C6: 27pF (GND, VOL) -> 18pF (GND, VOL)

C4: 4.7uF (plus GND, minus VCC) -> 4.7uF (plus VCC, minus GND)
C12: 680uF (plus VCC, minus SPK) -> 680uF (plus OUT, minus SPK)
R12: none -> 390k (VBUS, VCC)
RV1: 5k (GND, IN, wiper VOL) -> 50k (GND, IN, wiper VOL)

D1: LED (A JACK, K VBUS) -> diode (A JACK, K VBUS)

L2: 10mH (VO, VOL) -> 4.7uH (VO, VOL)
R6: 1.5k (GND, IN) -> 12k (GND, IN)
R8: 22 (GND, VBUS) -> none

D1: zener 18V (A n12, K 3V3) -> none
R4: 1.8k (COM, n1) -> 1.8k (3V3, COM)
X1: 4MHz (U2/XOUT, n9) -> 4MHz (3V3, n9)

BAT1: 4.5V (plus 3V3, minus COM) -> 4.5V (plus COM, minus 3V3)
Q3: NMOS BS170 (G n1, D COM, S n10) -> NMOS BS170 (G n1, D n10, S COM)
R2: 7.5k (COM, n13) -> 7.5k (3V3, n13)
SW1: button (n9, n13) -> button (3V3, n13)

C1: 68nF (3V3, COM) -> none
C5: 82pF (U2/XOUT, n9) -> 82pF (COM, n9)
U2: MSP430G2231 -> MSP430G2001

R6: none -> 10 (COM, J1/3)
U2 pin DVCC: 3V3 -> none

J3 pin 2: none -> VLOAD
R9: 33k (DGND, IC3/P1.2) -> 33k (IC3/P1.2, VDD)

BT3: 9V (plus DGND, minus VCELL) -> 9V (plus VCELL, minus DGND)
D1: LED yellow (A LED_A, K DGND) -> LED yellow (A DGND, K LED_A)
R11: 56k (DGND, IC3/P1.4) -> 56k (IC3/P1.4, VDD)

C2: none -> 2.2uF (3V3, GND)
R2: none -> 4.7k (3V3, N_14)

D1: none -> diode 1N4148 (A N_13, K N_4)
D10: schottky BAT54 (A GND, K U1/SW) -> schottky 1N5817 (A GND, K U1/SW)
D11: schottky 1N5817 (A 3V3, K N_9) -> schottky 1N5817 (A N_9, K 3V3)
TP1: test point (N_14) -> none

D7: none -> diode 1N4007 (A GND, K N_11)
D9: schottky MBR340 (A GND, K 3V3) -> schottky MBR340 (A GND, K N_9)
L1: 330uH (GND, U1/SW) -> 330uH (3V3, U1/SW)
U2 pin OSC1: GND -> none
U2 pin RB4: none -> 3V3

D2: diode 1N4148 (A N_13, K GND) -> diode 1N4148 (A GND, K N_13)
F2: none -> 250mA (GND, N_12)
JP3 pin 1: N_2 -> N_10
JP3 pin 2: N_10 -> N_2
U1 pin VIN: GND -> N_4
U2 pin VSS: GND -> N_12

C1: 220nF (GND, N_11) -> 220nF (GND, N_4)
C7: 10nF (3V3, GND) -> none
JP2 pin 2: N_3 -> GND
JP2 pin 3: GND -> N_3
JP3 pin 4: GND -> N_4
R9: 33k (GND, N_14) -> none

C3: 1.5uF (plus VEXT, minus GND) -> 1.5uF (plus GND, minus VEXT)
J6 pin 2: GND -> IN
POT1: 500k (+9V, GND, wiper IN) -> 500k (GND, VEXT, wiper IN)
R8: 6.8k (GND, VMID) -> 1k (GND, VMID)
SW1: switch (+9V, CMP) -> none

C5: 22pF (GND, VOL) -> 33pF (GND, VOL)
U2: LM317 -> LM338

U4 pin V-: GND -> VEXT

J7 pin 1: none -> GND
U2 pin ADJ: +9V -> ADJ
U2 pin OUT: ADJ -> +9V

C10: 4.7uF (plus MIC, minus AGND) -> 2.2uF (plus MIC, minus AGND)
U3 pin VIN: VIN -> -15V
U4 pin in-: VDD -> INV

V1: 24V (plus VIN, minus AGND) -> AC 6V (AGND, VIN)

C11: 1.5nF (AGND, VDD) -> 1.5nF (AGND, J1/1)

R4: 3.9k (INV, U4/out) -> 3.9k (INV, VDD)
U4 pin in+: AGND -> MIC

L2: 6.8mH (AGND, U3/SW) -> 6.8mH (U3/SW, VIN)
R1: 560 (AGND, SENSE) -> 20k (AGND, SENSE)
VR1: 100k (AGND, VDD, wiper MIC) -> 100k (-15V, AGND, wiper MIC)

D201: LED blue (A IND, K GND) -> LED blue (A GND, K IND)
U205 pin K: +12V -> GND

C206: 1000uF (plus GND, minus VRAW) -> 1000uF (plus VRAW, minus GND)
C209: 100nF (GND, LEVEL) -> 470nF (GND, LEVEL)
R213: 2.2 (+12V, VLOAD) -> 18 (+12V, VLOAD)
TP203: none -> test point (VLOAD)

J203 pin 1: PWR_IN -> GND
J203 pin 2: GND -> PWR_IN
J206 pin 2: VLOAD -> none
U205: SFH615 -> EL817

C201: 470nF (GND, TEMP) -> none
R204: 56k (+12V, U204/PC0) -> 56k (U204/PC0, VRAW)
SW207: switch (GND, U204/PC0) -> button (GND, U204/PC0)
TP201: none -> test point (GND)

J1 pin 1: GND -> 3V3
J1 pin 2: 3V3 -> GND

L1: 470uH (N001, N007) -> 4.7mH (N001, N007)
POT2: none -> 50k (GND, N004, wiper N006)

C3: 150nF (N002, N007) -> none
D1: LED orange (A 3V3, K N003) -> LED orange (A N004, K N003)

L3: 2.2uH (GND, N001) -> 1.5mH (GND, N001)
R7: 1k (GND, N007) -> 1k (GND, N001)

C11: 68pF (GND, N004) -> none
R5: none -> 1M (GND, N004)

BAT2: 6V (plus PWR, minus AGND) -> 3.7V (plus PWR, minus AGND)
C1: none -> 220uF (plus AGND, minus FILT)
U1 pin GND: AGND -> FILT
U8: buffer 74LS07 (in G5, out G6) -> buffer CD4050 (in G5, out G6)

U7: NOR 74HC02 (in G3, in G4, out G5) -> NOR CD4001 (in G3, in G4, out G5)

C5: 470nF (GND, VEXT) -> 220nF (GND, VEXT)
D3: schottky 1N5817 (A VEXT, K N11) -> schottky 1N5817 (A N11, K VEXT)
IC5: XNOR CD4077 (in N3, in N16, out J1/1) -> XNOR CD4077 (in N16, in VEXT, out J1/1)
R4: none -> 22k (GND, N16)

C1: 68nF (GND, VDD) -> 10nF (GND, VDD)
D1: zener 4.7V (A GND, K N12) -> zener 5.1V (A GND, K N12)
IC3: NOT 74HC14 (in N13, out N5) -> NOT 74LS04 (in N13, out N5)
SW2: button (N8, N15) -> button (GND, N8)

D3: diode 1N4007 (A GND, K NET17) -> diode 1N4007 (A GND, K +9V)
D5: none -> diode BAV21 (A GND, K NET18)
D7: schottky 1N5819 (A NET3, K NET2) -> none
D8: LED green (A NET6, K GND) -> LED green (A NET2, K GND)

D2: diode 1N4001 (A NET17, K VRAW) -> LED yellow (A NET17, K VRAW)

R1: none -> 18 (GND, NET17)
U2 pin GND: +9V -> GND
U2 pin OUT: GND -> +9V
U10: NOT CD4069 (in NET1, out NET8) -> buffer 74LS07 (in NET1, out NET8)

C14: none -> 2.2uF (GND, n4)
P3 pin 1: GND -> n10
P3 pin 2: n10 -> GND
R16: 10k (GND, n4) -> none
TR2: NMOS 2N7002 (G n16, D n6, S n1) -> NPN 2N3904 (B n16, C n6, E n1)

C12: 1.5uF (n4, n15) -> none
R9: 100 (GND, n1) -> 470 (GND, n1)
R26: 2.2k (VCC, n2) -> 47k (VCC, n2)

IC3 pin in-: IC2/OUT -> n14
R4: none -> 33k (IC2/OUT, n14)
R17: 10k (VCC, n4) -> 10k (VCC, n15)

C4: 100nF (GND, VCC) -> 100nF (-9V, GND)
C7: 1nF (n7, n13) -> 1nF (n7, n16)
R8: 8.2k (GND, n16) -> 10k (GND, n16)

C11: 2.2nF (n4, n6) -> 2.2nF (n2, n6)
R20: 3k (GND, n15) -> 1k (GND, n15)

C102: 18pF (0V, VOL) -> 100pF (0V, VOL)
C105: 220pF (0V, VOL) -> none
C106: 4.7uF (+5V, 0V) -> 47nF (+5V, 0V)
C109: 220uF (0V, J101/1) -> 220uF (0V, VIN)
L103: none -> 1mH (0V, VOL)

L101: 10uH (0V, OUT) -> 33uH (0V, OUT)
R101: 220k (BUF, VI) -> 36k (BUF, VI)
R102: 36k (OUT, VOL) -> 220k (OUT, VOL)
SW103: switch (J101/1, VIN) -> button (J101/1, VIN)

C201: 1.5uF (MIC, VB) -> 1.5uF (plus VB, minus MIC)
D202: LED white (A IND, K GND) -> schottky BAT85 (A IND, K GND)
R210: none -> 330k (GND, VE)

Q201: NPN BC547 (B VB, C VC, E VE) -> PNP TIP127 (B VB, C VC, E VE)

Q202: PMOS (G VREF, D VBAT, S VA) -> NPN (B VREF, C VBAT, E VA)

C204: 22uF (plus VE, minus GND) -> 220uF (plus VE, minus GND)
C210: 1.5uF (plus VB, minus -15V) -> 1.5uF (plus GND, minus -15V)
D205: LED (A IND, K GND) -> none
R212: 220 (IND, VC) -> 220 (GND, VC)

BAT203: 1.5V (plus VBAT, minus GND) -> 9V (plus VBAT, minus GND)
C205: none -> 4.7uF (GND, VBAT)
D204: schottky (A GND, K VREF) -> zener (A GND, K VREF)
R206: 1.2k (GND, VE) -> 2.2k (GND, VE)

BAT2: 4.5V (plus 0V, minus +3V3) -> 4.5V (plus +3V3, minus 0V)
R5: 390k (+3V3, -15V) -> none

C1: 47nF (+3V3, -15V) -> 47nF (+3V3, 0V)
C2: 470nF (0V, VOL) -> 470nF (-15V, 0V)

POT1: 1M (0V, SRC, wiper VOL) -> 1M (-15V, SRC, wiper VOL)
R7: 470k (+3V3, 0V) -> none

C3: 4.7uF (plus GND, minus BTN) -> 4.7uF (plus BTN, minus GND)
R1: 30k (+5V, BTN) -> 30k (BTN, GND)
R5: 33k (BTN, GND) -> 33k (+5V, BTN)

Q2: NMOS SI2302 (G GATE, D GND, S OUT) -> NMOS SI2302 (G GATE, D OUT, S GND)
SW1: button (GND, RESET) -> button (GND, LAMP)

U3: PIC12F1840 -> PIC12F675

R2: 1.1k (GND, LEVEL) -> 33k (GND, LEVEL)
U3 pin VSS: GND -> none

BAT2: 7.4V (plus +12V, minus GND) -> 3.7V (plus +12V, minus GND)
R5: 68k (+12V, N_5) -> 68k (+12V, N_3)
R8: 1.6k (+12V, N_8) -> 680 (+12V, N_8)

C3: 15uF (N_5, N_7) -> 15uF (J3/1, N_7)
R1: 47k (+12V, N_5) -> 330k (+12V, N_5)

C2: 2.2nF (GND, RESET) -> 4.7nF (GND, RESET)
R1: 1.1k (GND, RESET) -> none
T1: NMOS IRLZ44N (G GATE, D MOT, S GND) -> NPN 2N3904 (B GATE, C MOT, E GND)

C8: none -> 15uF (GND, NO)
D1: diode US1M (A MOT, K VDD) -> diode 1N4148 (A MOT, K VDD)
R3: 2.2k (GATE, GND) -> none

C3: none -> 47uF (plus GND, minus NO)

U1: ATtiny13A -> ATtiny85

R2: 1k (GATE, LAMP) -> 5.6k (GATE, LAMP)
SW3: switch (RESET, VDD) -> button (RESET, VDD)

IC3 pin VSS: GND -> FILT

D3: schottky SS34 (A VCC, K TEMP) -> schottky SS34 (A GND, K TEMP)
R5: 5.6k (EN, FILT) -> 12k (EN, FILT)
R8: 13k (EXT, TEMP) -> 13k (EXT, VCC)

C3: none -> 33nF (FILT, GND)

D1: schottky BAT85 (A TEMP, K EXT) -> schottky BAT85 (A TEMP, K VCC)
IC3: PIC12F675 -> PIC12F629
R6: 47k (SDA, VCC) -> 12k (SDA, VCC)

> **TASK**
Of the entries above, repeat exactly the lines from the line with "U2 pin OSC1: GND -> none" through the line with "JP2 pin 2: N_3 -> GND", both of them included.

> **COMPLETED TASK**
U2 pin OSC1: GND -> none
U2 pin RB4: none -> 3V3

D2: diode 1N4148 (A N_13, K GND) -> diode 1N4148 (A GND, K N_13)
F2: none -> 250mA (GND, N_12)
JP3 pin 1: N_2 -> N_10
JP3 pin 2: N_10 -> N_2
U1 pin VIN: GND -> N_4
U2 pin VSS: GND -> N_12

C1: 220nF (GND, N_11) -> 220nF (GND, N_4)
C7: 10nF (3V3, GND) -> none
JP2 pin 2: N_3 -> GND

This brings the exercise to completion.